◆ Task directions:
Somewhere in the records below is a line containing "blue glasses: 0 -> 1". Copy that line and everything after it through the end, unchanged.

= Beginning of Section =

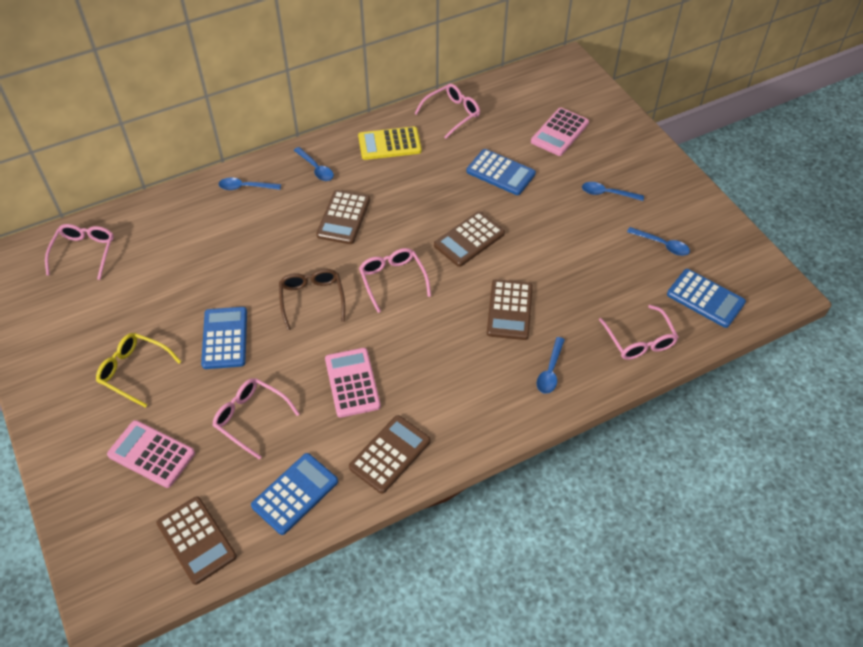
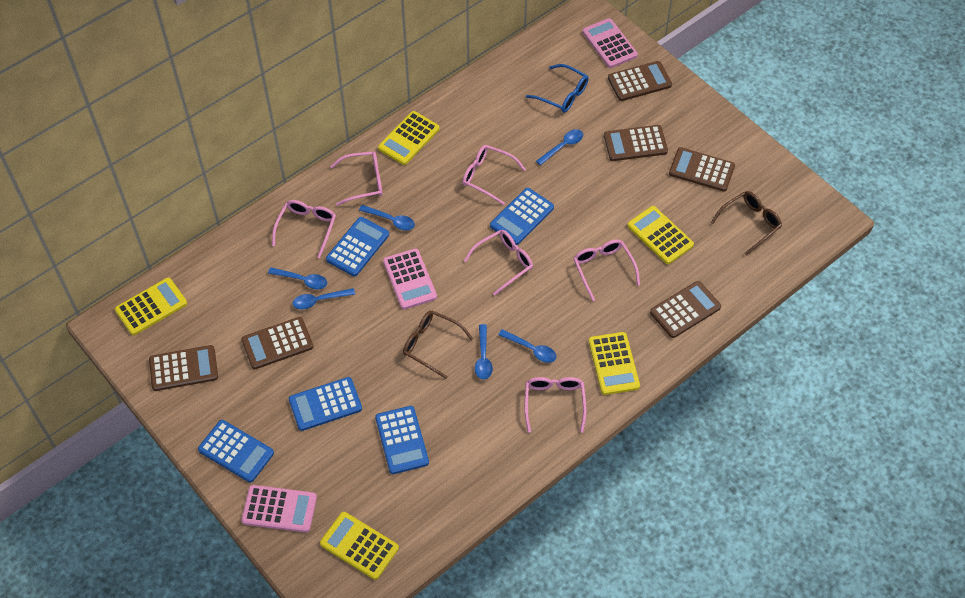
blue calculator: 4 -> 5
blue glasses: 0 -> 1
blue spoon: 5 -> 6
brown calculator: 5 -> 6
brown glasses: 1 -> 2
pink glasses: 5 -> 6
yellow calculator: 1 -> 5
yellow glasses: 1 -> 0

= End of Section =

◆ Response:
blue glasses: 0 -> 1
blue spoon: 5 -> 6
brown calculator: 5 -> 6
brown glasses: 1 -> 2
pink glasses: 5 -> 6
yellow calculator: 1 -> 5
yellow glasses: 1 -> 0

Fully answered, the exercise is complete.